* **Problem to solve**: Repeat the following data exactly, omitting pictures.

* **Given material**:
-- Opening Marker --

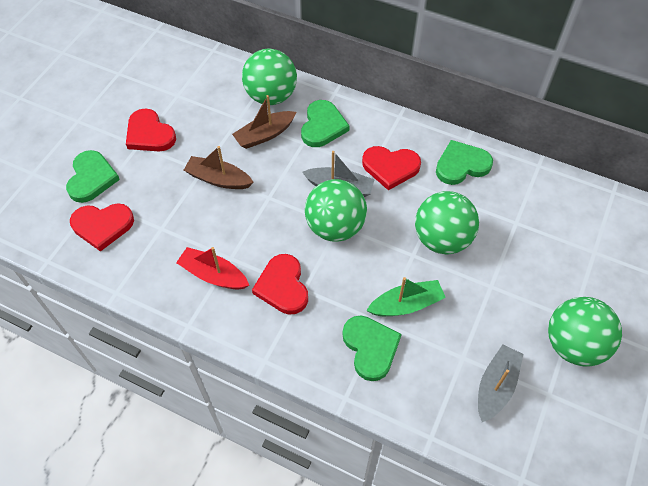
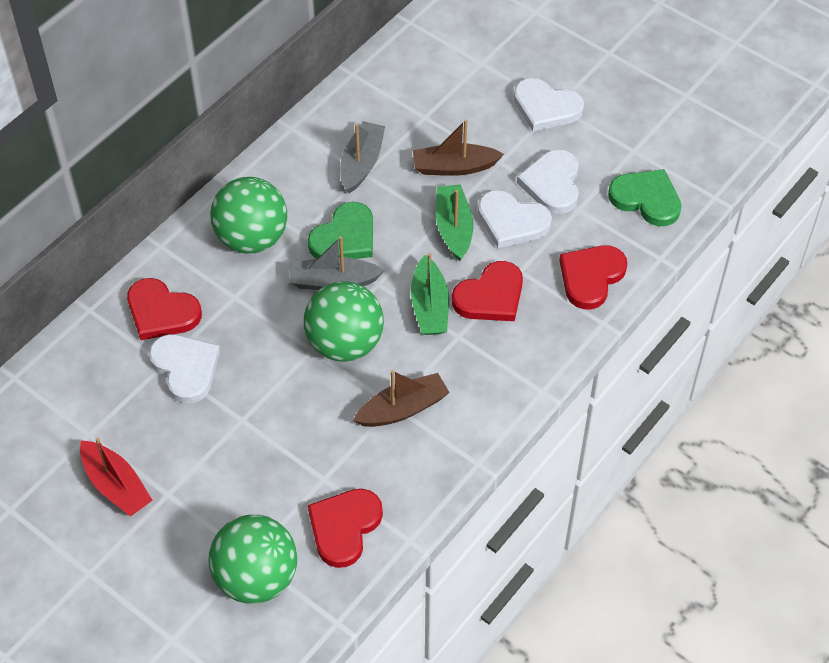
green ball: 4 -> 3
green boat: 1 -> 2
green heart: 4 -> 2
white heart: 0 -> 4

-- Closing Marker --

* **Response to the task**:
green ball: 4 -> 3
green boat: 1 -> 2
green heart: 4 -> 2
white heart: 0 -> 4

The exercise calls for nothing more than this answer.